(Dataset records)
+++

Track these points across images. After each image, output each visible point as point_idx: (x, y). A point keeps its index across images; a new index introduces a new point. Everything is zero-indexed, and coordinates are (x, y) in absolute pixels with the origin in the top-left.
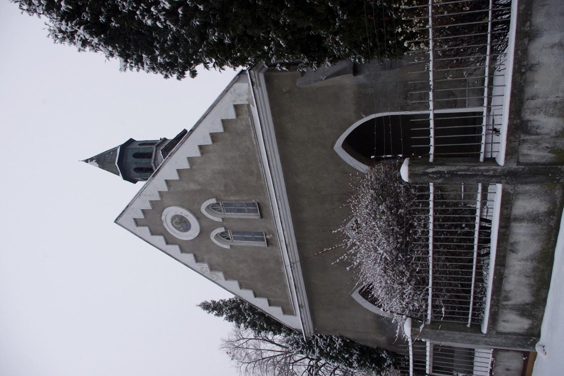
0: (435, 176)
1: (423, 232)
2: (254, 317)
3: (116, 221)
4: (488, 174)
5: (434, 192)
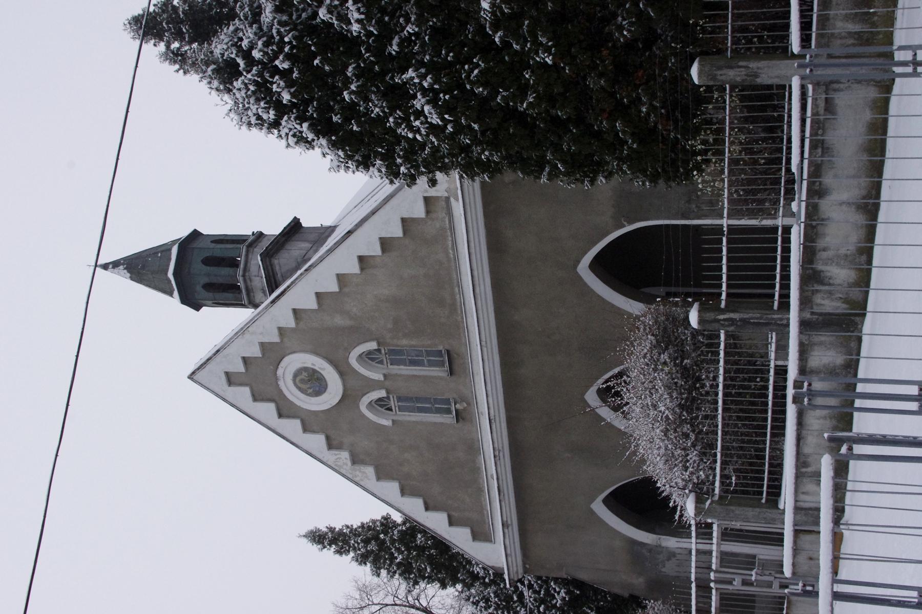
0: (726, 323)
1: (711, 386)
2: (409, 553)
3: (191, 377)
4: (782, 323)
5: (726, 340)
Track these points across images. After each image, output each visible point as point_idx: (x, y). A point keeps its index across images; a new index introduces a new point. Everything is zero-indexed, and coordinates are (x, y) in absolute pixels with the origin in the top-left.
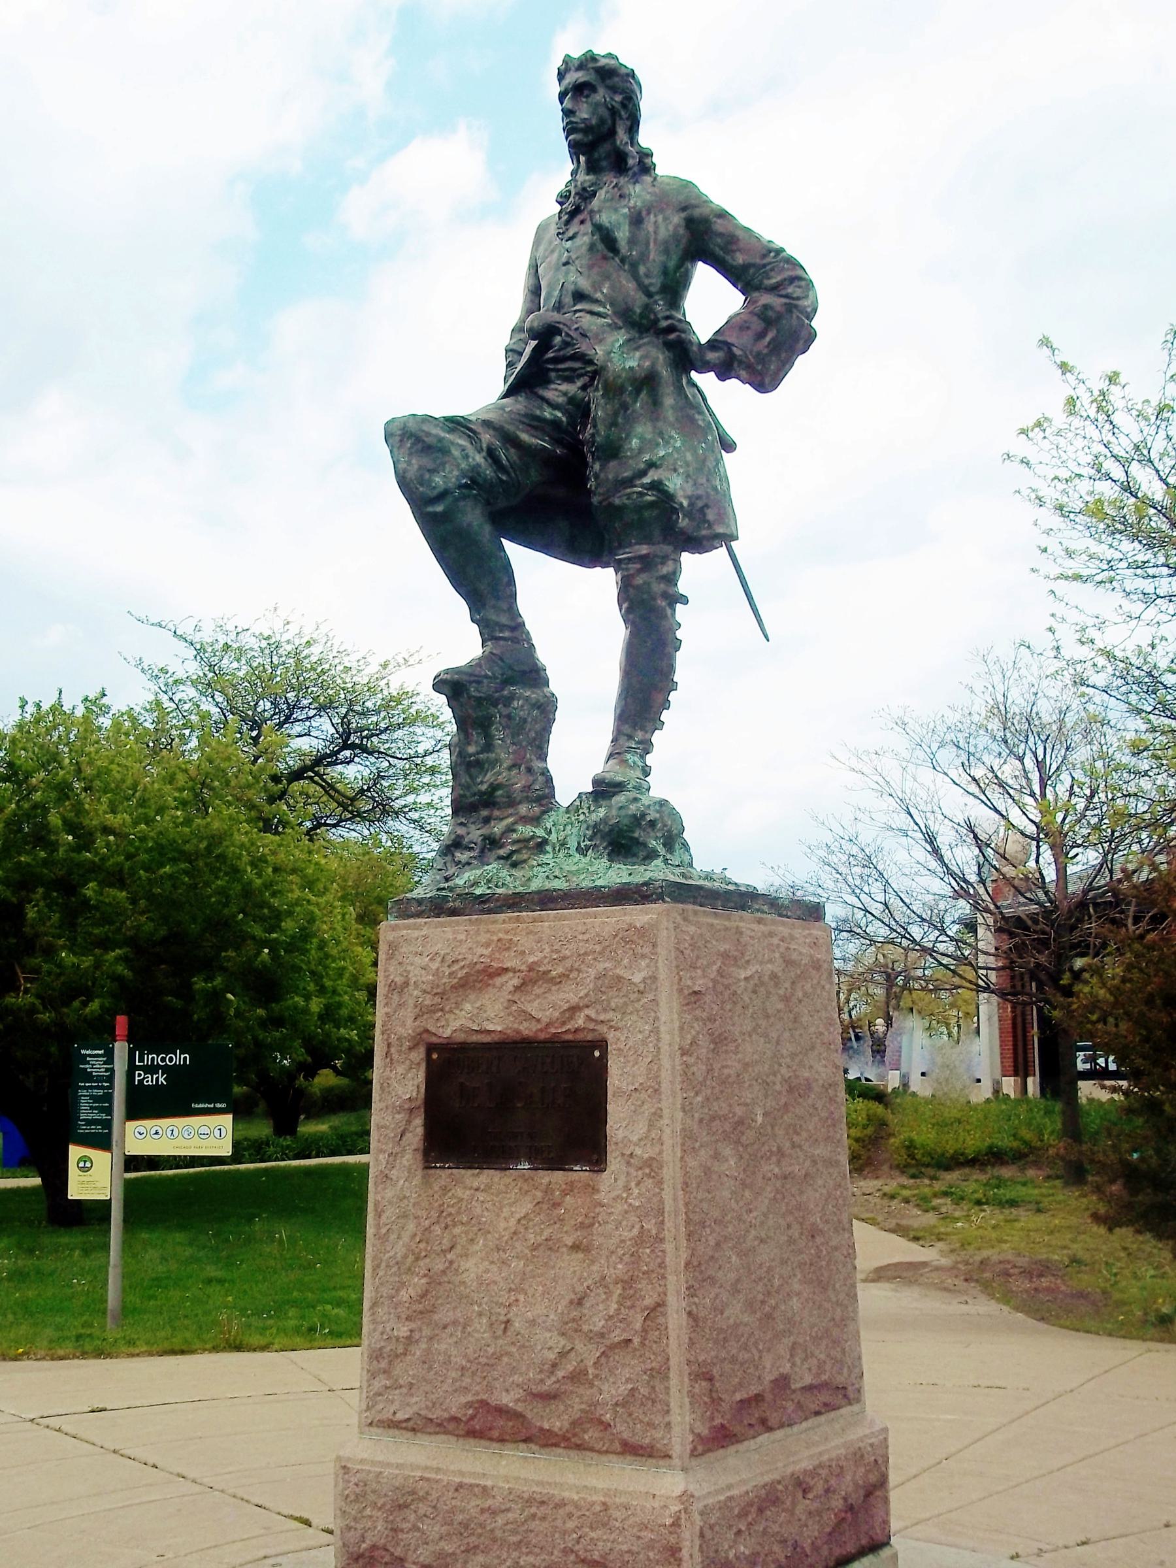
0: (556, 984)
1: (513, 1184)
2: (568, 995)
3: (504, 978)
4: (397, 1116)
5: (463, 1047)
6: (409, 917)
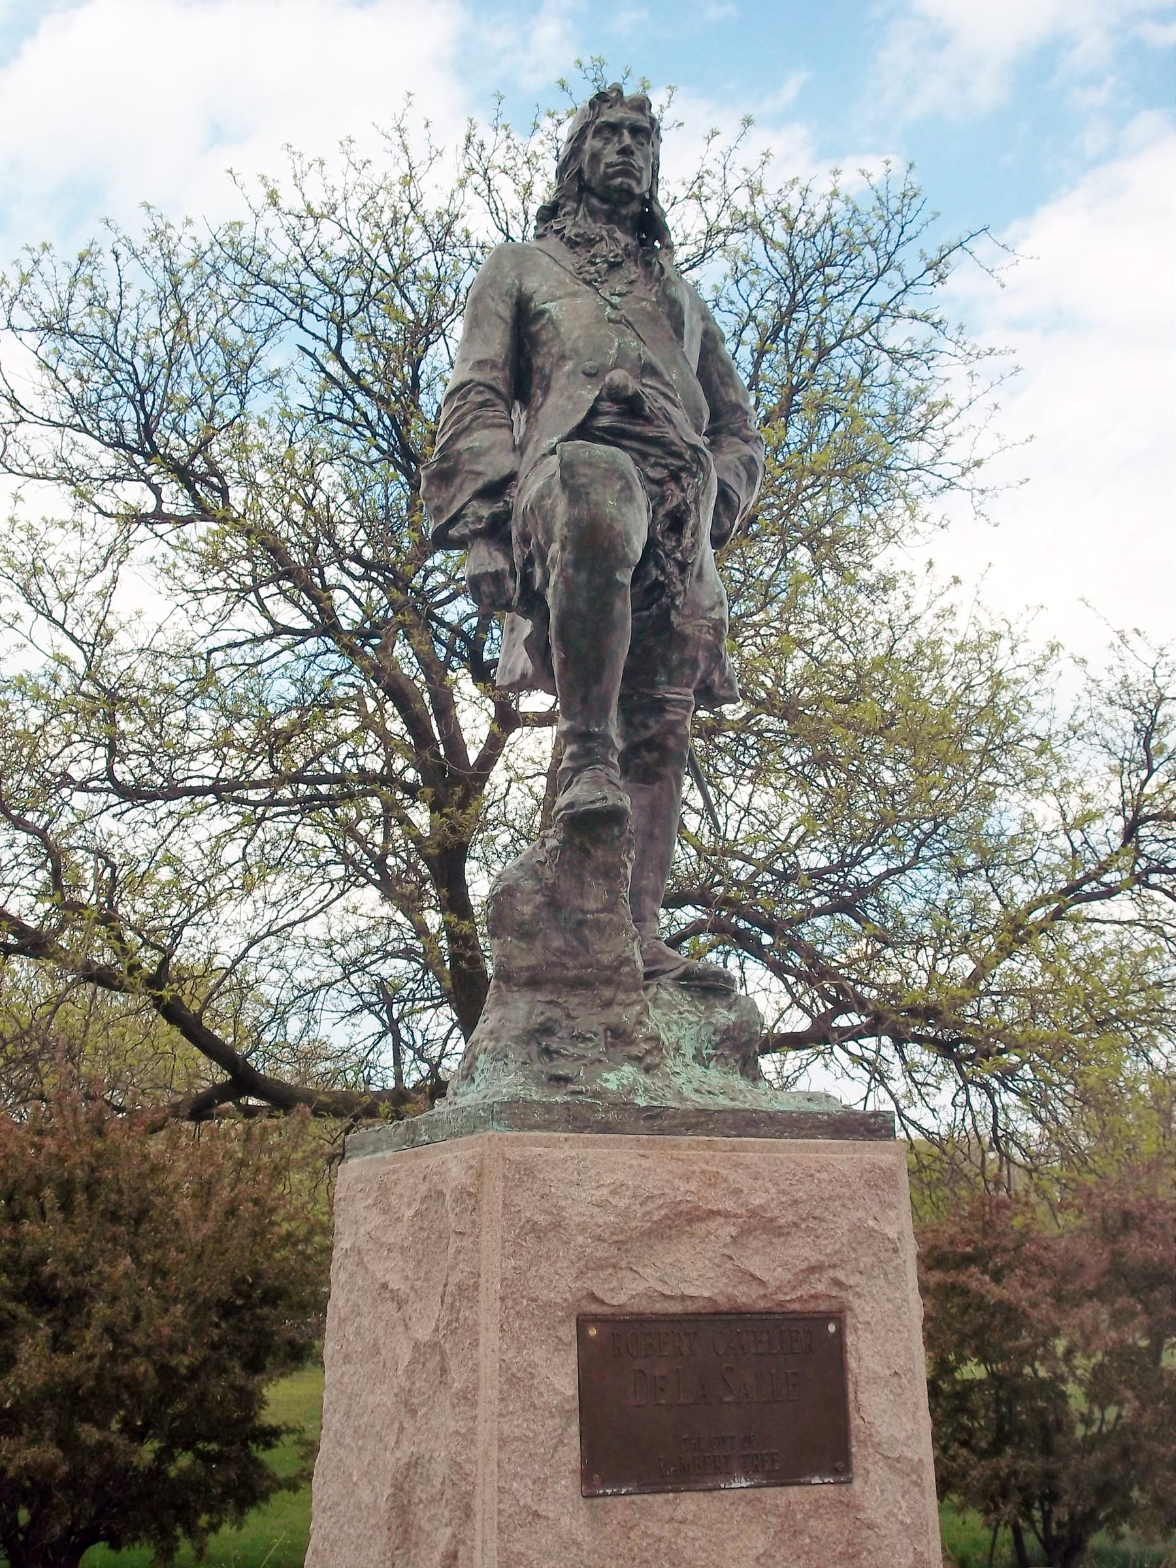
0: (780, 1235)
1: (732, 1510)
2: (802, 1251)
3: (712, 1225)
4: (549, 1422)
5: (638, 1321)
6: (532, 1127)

+++

Rewrite all the rows above with "absolute pixels" changed to "whole pixels" and nothing else altered. Leave the pictures out of your version.

▸ **Solution to this task**:
Track these points across images. After each image, output each visible point as point_idx: (x, y). A point keeps its index across images; a new index introduces a new point. Everything is zero-indexed, and coordinates are (x, y) in whole pixels with the origin in the top-left.
0: (435, 176)
1: (423, 232)
2: (254, 317)
3: (116, 221)
4: (488, 174)
5: (434, 192)
0: (726, 323)
1: (711, 386)
2: (409, 553)
3: (191, 377)
4: (782, 323)
5: (726, 340)
Track these points across images. After each image, output each visible point as point_idx: (x, y). A point keeps its index across images; a new index introduces a new point. Everything is zero-indexed, and coordinates are (x, y) in whole pixels with the origin in the top-left.
0: (556, 984)
1: (513, 1184)
2: (568, 995)
3: (504, 978)
4: (397, 1116)
5: (463, 1047)
6: (409, 917)
0: (780, 1235)
1: (732, 1510)
2: (802, 1251)
3: (712, 1225)
4: (549, 1422)
5: (638, 1321)
6: (532, 1127)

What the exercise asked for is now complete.